__Problem details__. Given the records below, would you repeat exactly the lines that begin at the one containing "GPS1 pin RX: B3 -> B8" and end at the one containing "KEYS pin K3: B3 -> A10", inclusive?

__Data to examine__.
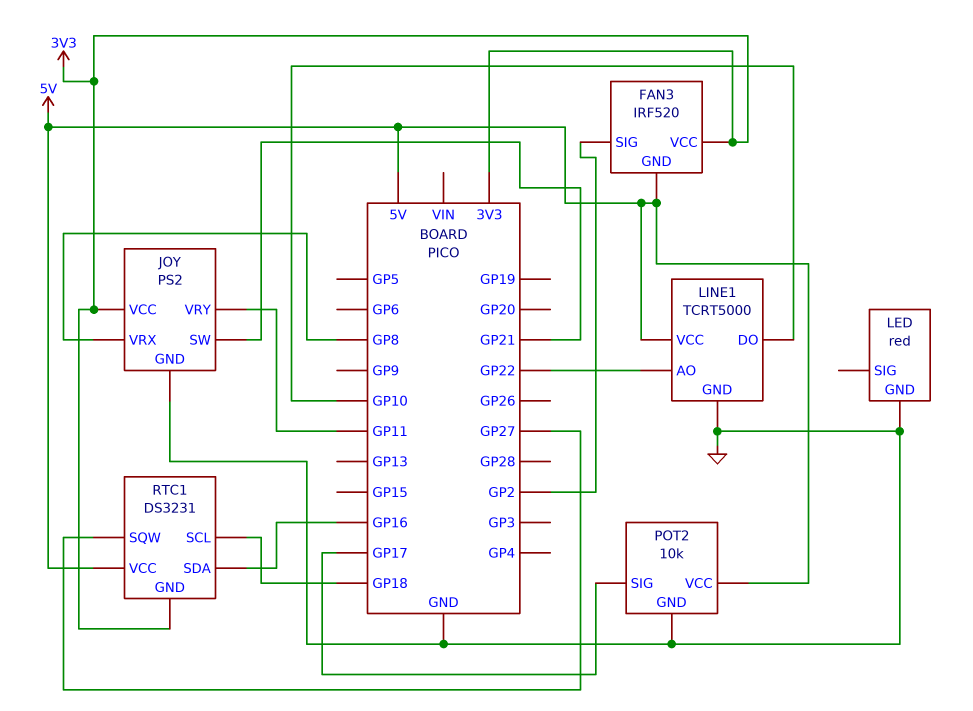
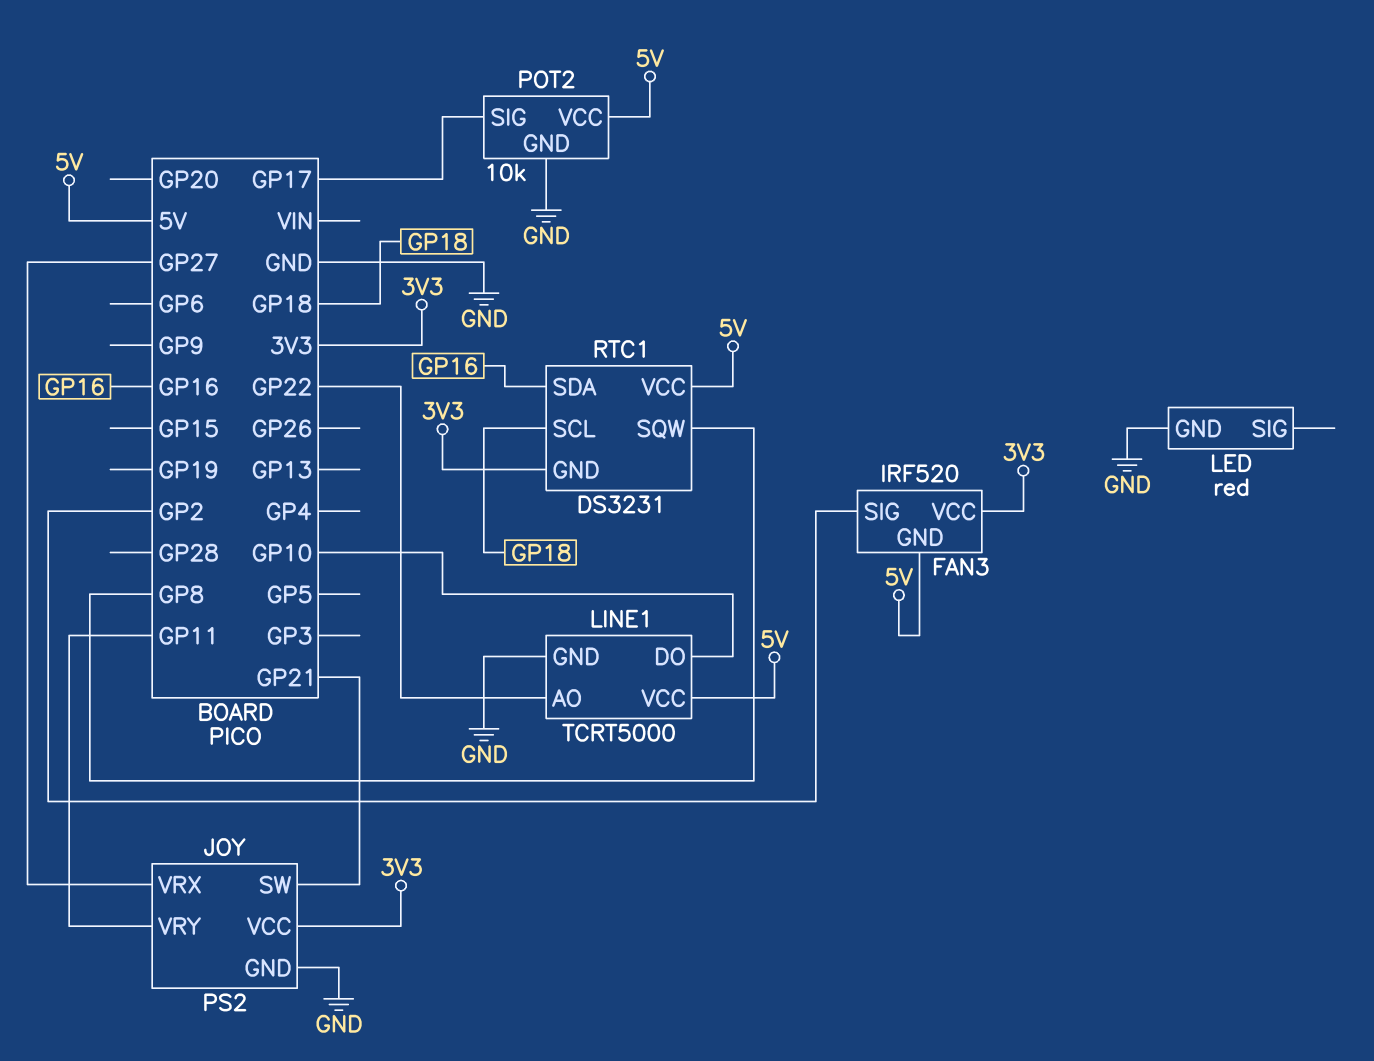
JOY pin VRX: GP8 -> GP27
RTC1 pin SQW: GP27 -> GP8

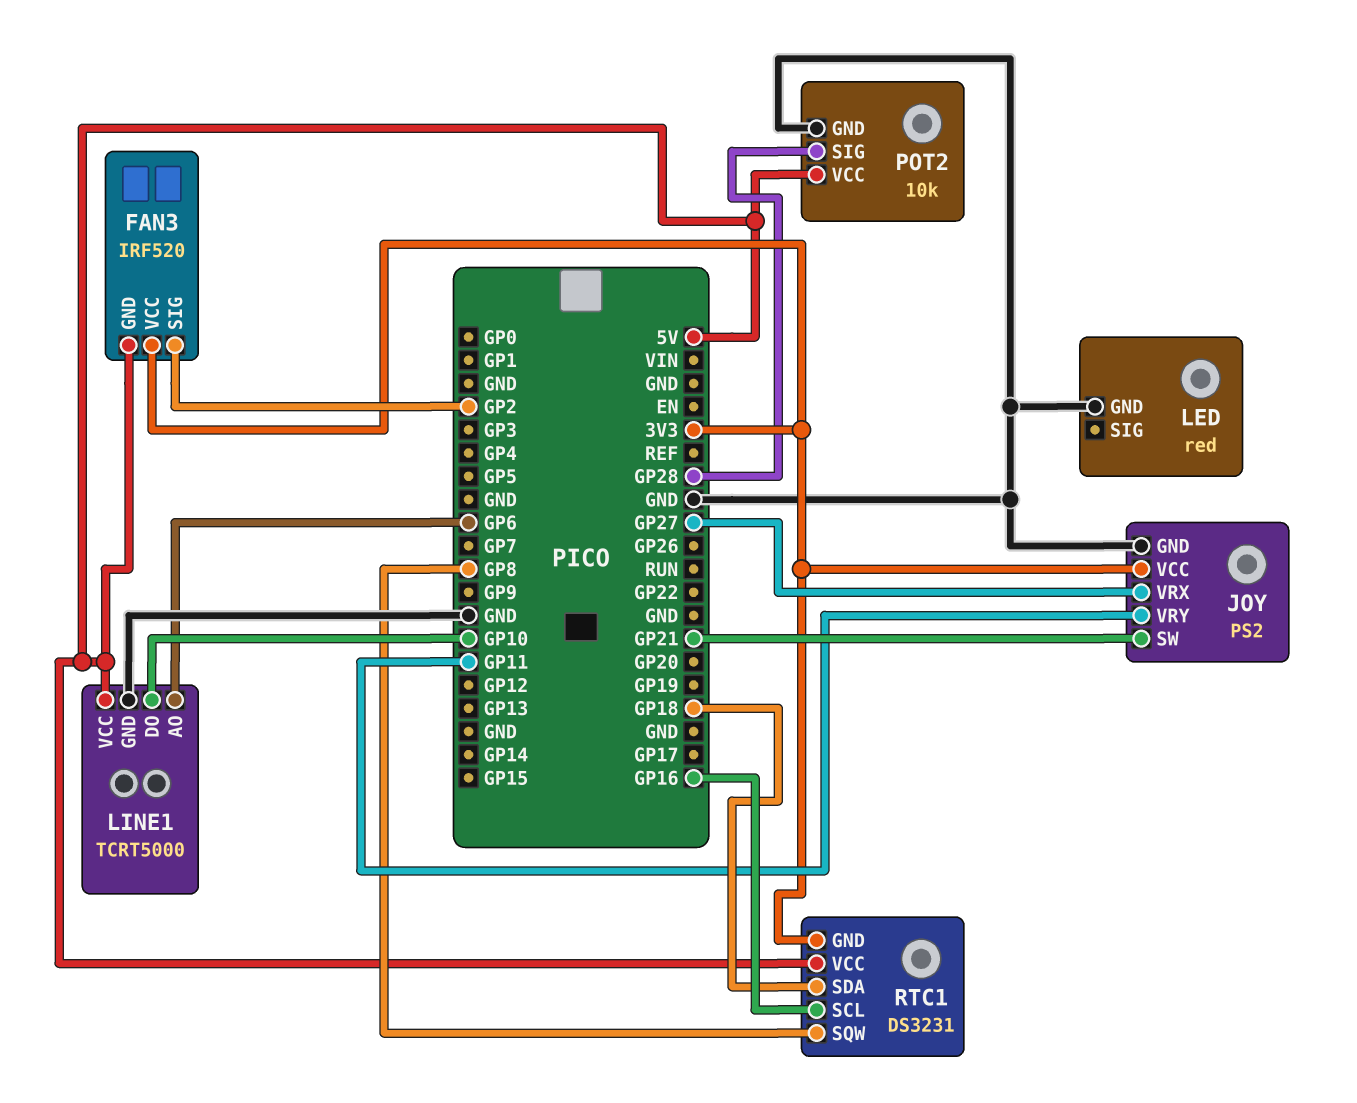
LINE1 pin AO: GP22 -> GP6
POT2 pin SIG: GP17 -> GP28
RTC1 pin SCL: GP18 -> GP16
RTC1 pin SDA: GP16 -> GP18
--
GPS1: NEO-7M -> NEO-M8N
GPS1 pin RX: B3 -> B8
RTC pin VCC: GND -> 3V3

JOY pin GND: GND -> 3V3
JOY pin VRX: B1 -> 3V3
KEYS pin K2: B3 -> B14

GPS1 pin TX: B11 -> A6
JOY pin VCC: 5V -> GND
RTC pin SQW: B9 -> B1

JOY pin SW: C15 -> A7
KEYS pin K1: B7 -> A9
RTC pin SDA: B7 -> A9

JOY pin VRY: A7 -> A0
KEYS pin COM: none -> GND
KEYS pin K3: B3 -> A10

__Result__.
GPS1 pin RX: B3 -> B8
RTC pin VCC: GND -> 3V3

JOY pin GND: GND -> 3V3
JOY pin VRX: B1 -> 3V3
KEYS pin K2: B3 -> B14

GPS1 pin TX: B11 -> A6
JOY pin VCC: 5V -> GND
RTC pin SQW: B9 -> B1

JOY pin SW: C15 -> A7
KEYS pin K1: B7 -> A9
RTC pin SDA: B7 -> A9

JOY pin VRY: A7 -> A0
KEYS pin COM: none -> GND
KEYS pin K3: B3 -> A10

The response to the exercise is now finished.